Start of Block
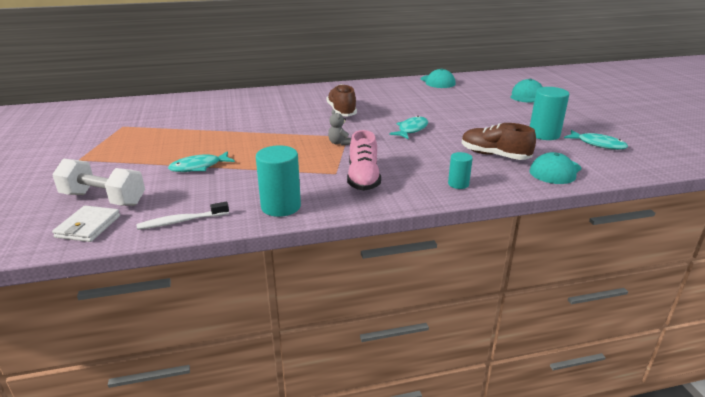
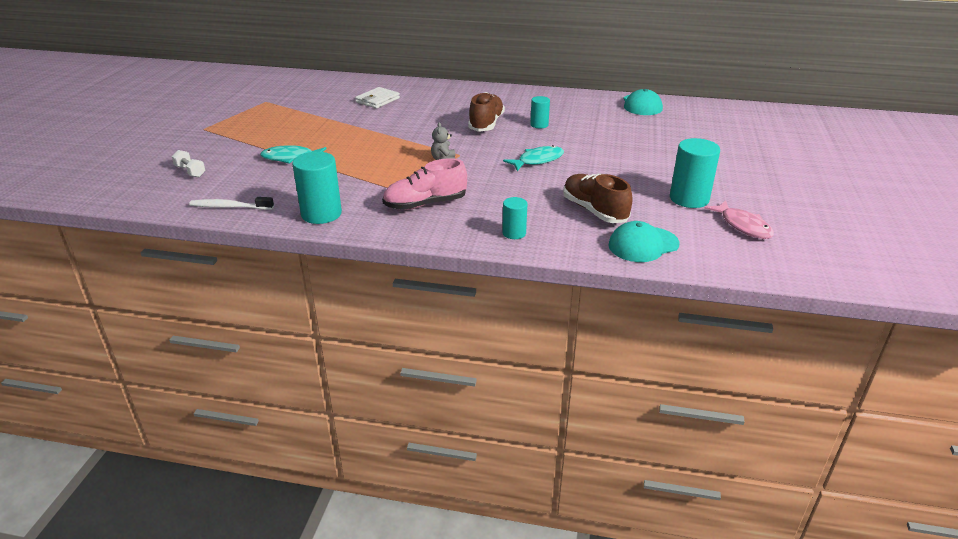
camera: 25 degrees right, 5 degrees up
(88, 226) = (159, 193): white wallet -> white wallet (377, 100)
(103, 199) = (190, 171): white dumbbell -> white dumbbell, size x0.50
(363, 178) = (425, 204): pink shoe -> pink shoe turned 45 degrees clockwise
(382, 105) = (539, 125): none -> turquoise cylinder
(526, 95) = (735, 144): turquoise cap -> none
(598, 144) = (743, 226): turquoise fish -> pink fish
End of Block
Start of Block
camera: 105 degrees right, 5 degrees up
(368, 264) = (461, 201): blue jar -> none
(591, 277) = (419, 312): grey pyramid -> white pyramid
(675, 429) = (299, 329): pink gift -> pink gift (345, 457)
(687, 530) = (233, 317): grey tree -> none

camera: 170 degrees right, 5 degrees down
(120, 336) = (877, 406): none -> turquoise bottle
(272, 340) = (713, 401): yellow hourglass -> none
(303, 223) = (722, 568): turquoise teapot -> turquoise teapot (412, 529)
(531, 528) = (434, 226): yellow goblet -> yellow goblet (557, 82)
End of Block
> **Work order**:
Say, as a number only, how many lines of the data contain "grey".

> **Answer to this task**:
2